▶ **RECORDS SHOWN**
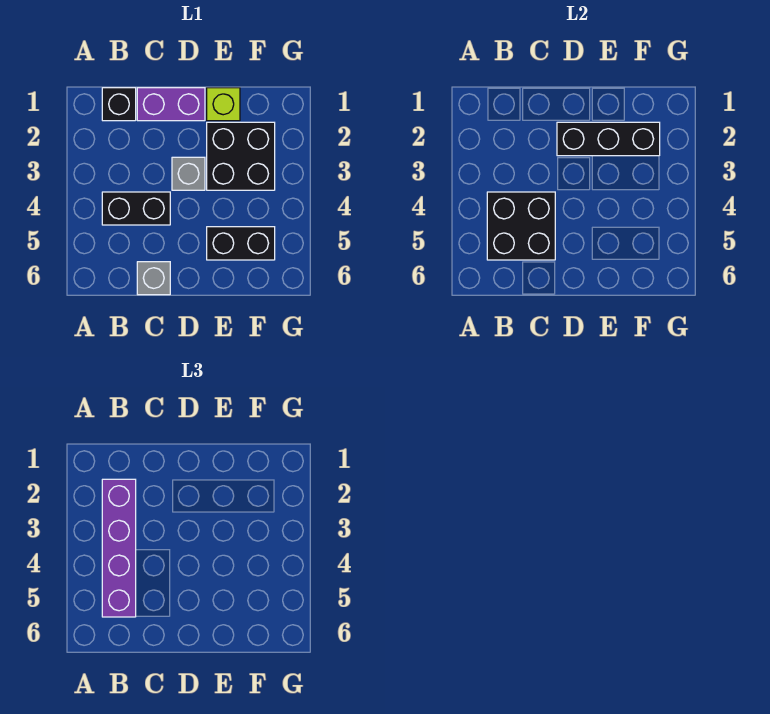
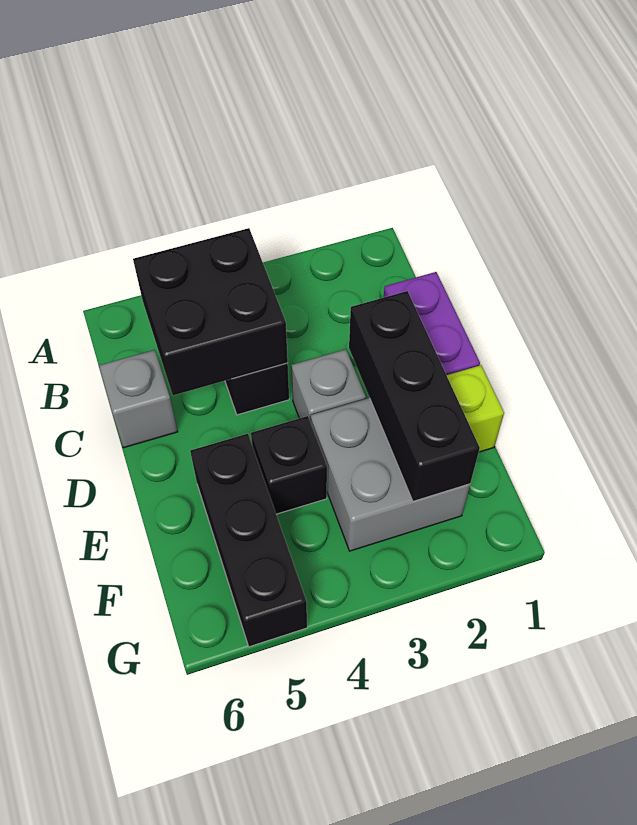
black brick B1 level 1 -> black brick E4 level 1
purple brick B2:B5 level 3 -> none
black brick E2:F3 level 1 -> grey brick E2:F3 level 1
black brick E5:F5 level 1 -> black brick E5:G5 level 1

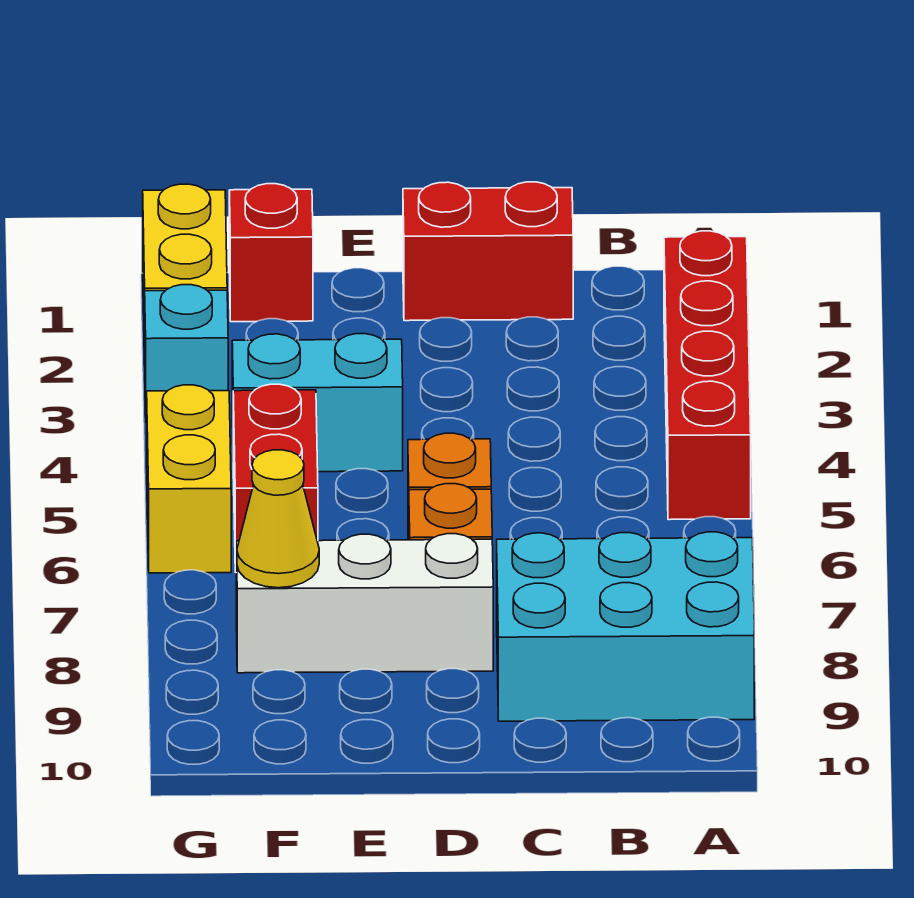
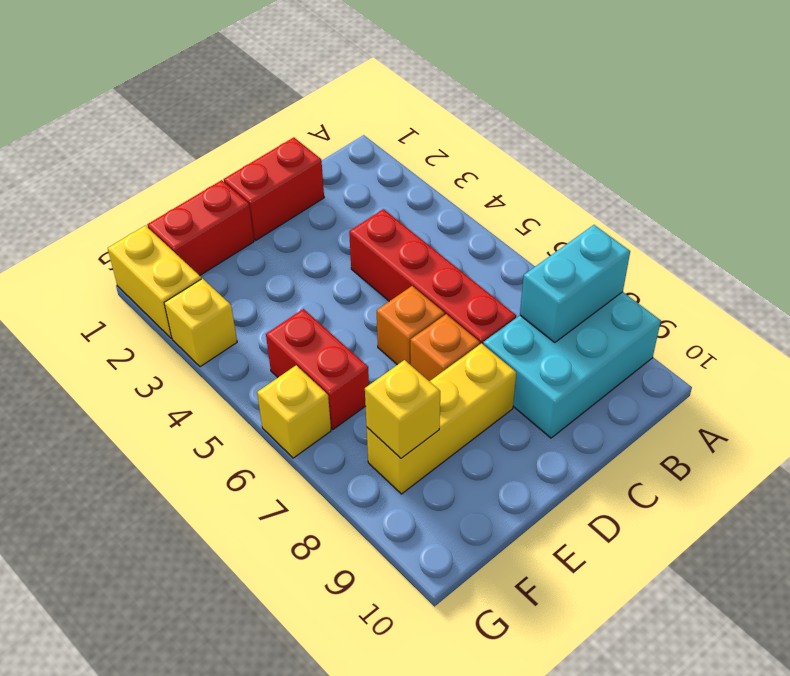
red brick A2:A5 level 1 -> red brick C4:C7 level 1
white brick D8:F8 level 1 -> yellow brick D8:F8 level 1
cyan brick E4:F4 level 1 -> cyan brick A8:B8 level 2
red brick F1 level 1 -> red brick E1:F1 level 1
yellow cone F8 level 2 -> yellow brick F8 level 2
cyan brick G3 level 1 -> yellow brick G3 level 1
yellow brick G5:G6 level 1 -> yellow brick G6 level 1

▶ **TASK GOAL**
Give the data again exactly, without pictures.

▶ **OUTPUT OF THE TASK**
black brick B1 level 1 -> black brick E4 level 1
purple brick B2:B5 level 3 -> none
black brick E2:F3 level 1 -> grey brick E2:F3 level 1
black brick E5:F5 level 1 -> black brick E5:G5 level 1

red brick A2:A5 level 1 -> red brick C4:C7 level 1
white brick D8:F8 level 1 -> yellow brick D8:F8 level 1
cyan brick E4:F4 level 1 -> cyan brick A8:B8 level 2
red brick F1 level 1 -> red brick E1:F1 level 1
yellow cone F8 level 2 -> yellow brick F8 level 2
cyan brick G3 level 1 -> yellow brick G3 level 1
yellow brick G5:G6 level 1 -> yellow brick G6 level 1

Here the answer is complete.